Exercise objective >>
Every record must be output verbatim in the reply.

═════ Data records

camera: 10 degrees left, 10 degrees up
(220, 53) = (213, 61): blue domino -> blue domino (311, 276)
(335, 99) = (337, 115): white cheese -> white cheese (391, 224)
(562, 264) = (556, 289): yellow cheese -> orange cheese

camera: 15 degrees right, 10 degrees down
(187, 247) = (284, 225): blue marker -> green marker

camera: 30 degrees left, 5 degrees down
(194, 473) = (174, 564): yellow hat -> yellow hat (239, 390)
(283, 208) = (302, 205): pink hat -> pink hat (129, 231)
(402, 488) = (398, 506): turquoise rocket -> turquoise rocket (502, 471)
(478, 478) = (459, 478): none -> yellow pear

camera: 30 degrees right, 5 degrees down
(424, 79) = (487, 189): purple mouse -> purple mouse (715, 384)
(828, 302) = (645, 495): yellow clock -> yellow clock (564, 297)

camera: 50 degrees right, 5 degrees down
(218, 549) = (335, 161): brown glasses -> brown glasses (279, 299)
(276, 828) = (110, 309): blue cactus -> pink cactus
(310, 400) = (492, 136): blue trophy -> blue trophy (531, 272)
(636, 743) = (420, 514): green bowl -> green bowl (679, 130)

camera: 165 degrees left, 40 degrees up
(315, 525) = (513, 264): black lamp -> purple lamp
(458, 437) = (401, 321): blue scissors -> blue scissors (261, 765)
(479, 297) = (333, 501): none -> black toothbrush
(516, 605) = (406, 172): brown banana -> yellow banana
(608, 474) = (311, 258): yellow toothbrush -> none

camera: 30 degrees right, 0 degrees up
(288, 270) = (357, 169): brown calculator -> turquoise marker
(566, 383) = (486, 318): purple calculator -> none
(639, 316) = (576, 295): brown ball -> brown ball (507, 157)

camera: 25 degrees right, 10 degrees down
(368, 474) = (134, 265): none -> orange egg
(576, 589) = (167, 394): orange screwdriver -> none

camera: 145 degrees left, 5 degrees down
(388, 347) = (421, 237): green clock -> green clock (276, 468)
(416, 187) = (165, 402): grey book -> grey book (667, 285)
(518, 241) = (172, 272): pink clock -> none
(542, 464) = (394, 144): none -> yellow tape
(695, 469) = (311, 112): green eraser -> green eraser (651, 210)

══════════

Solution to this exercise >>
camera: 10 degrees left, 10 degrees up
(220, 53) = (213, 61): blue domino -> blue domino (311, 276)
(335, 99) = (337, 115): white cheese -> white cheese (391, 224)
(562, 264) = (556, 289): yellow cheese -> orange cheese

camera: 15 degrees right, 10 degrees down
(187, 247) = (284, 225): blue marker -> green marker

camera: 30 degrees left, 5 degrees down
(194, 473) = (174, 564): yellow hat -> yellow hat (239, 390)
(283, 208) = (302, 205): pink hat -> pink hat (129, 231)
(402, 488) = (398, 506): turquoise rocket -> turquoise rocket (502, 471)
(478, 478) = (459, 478): none -> yellow pear

camera: 30 degrees right, 5 degrees down
(424, 79) = (487, 189): purple mouse -> purple mouse (715, 384)
(828, 302) = (645, 495): yellow clock -> yellow clock (564, 297)

camera: 50 degrees right, 5 degrees down
(218, 549) = (335, 161): brown glasses -> brown glasses (279, 299)
(276, 828) = (110, 309): blue cactus -> pink cactus
(310, 400) = (492, 136): blue trophy -> blue trophy (531, 272)
(636, 743) = (420, 514): green bowl -> green bowl (679, 130)

camera: 165 degrees left, 40 degrees up
(315, 525) = (513, 264): black lamp -> purple lamp
(458, 437) = (401, 321): blue scissors -> blue scissors (261, 765)
(479, 297) = (333, 501): none -> black toothbrush
(516, 605) = (406, 172): brown banana -> yellow banana
(608, 474) = (311, 258): yellow toothbrush -> none

camera: 30 degrees right, 0 degrees up
(288, 270) = (357, 169): brown calculator -> turquoise marker
(566, 383) = (486, 318): purple calculator -> none
(639, 316) = (576, 295): brown ball -> brown ball (507, 157)

camera: 25 degrees right, 10 degrees down
(368, 474) = (134, 265): none -> orange egg
(576, 589) = (167, 394): orange screwdriver -> none

camera: 145 degrees left, 5 degrees down
(388, 347) = (421, 237): green clock -> green clock (276, 468)
(416, 187) = (165, 402): grey book -> grey book (667, 285)
(518, 241) = (172, 272): pink clock -> none
(542, 464) = (394, 144): none -> yellow tape
(695, 469) = (311, 112): green eraser -> green eraser (651, 210)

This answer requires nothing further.